▶ **Your goal**:
Drop the pictures and restate the rest of the listing word for word.

++++++++++++++++++++

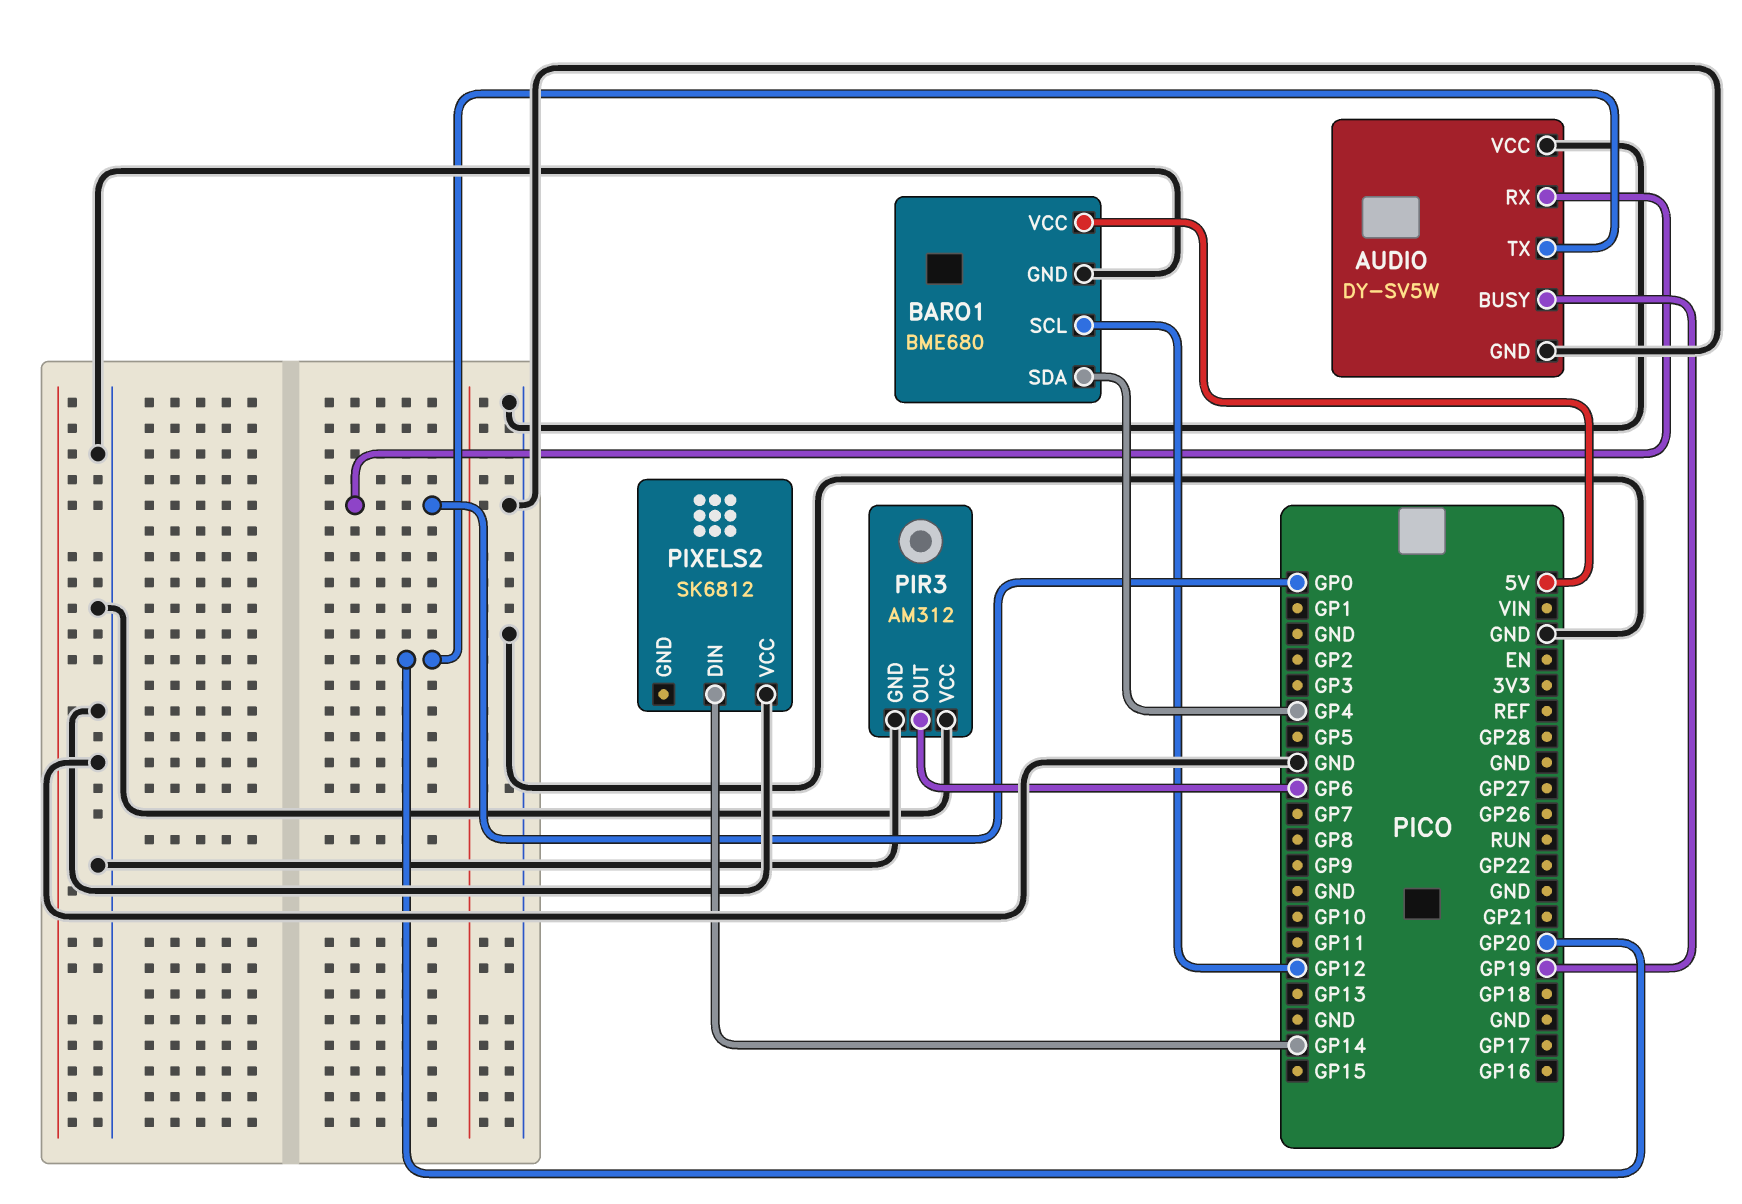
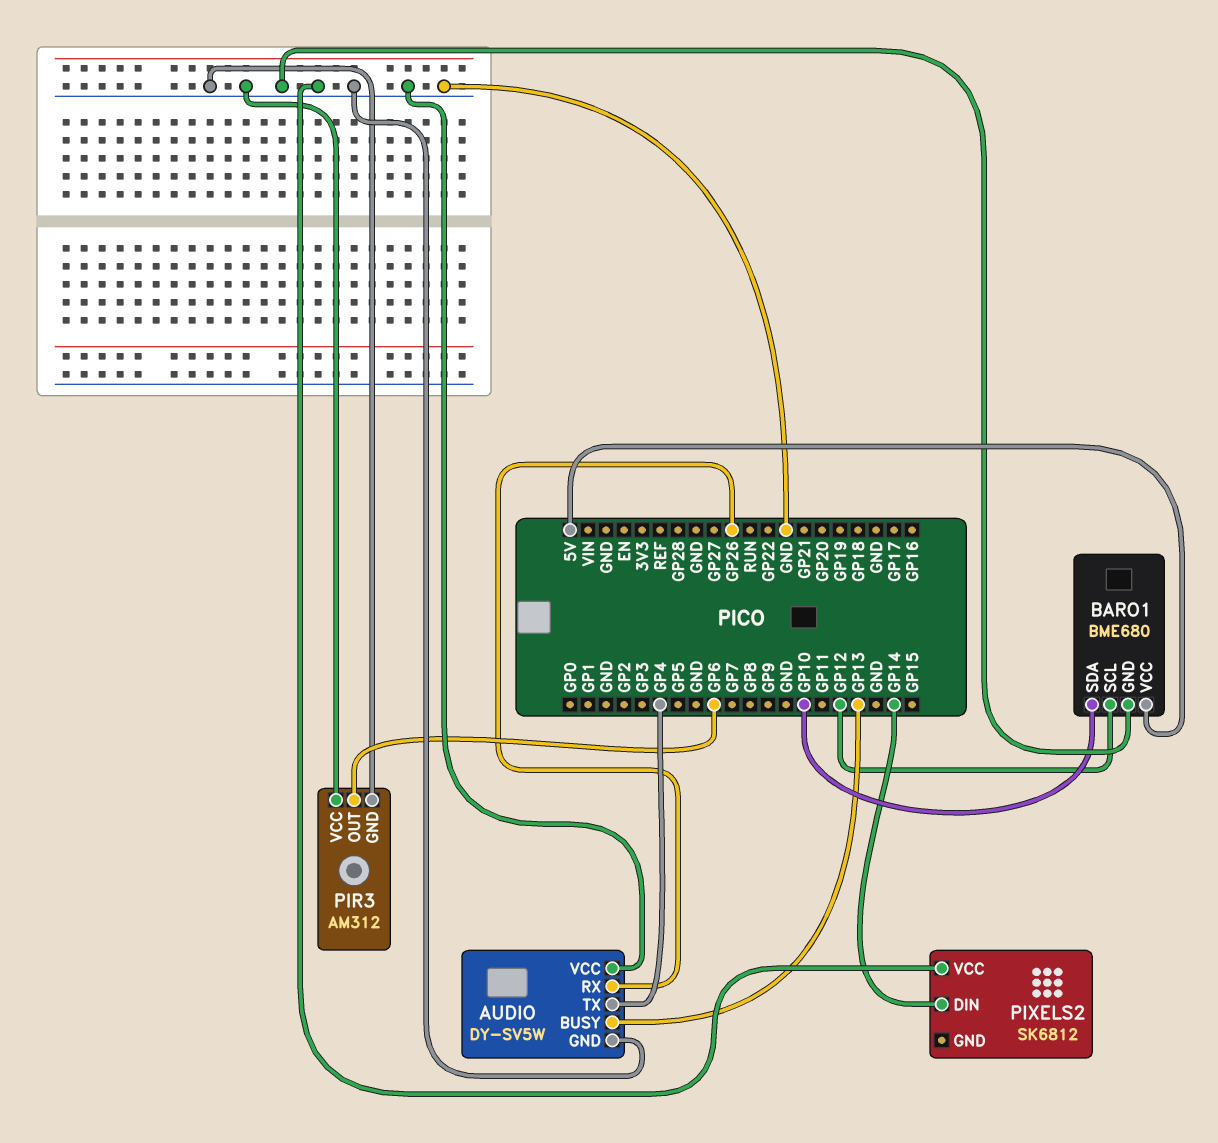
AUDIO pin BUSY: GP19 -> GP13
AUDIO pin RX: GP0 -> GP26
AUDIO pin TX: GP20 -> GP4
BARO1 pin SDA: GP4 -> GP10

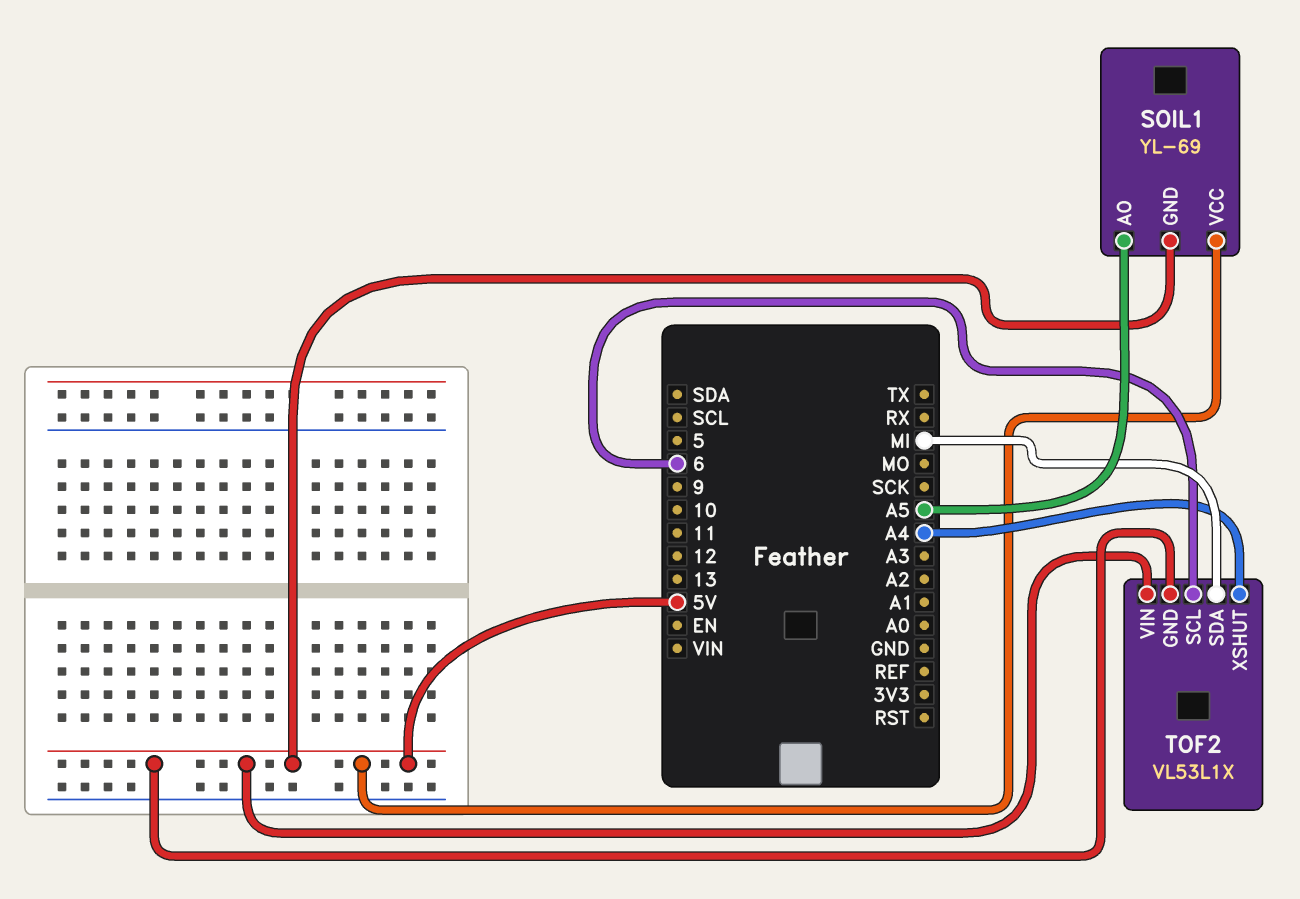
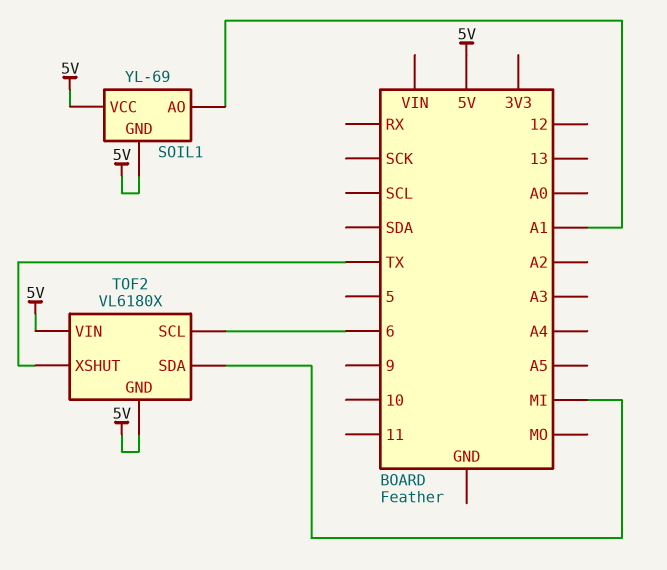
SOIL1 pin AO: A5 -> A1
TOF2: VL53L1X -> VL6180X
TOF2 pin XSHUT: A4 -> TX

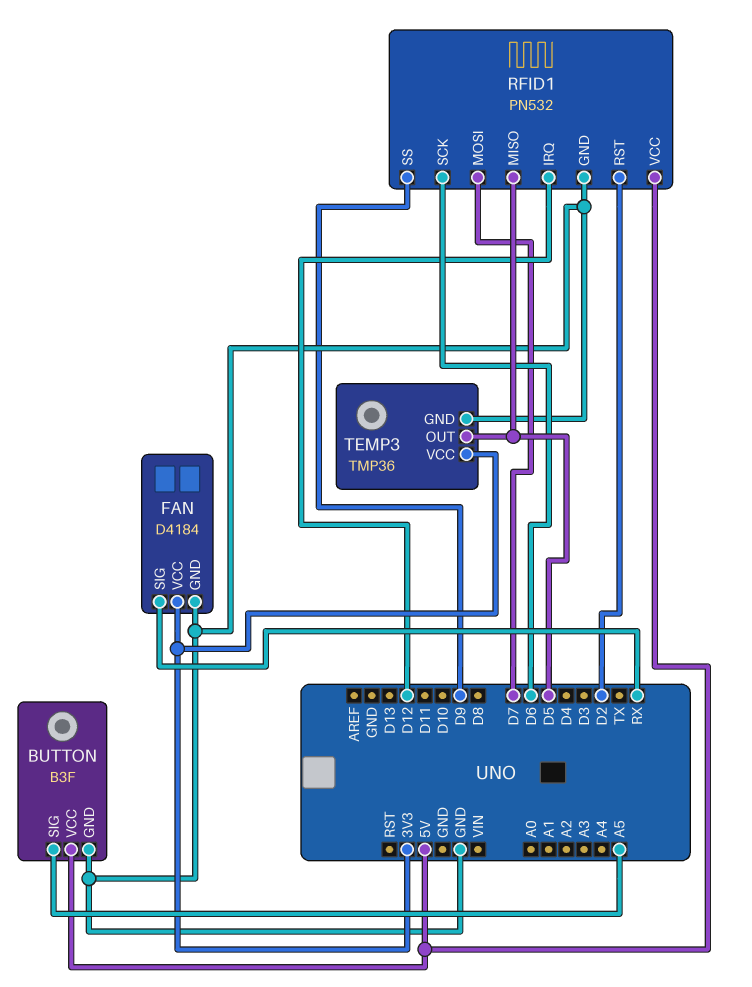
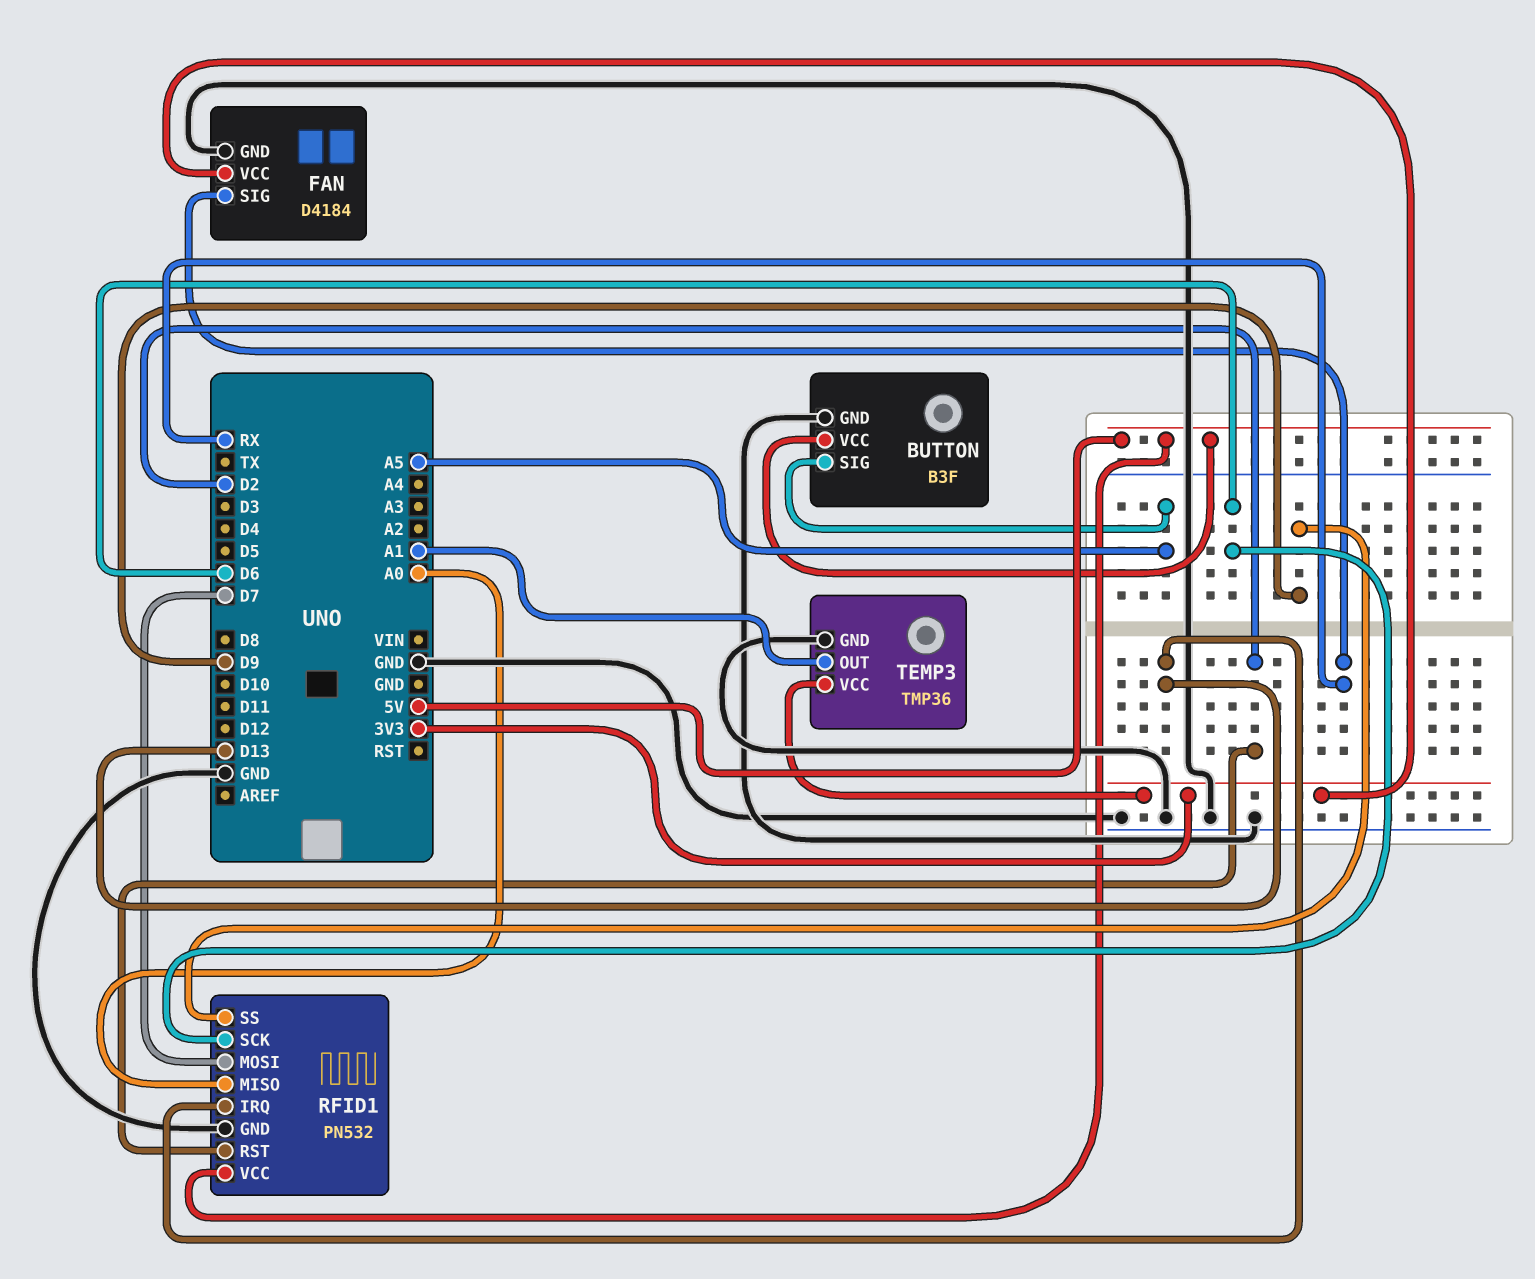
RFID1 pin IRQ: D12 -> D13
RFID1 pin MISO: D5 -> A0
TEMP3 pin OUT: D5 -> A1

++++++++++++++++++++

▶ **Result of this exercise**:
AUDIO pin BUSY: GP19 -> GP13
AUDIO pin RX: GP0 -> GP26
AUDIO pin TX: GP20 -> GP4
BARO1 pin SDA: GP4 -> GP10

SOIL1 pin AO: A5 -> A1
TOF2: VL53L1X -> VL6180X
TOF2 pin XSHUT: A4 -> TX

RFID1 pin IRQ: D12 -> D13
RFID1 pin MISO: D5 -> A0
TEMP3 pin OUT: D5 -> A1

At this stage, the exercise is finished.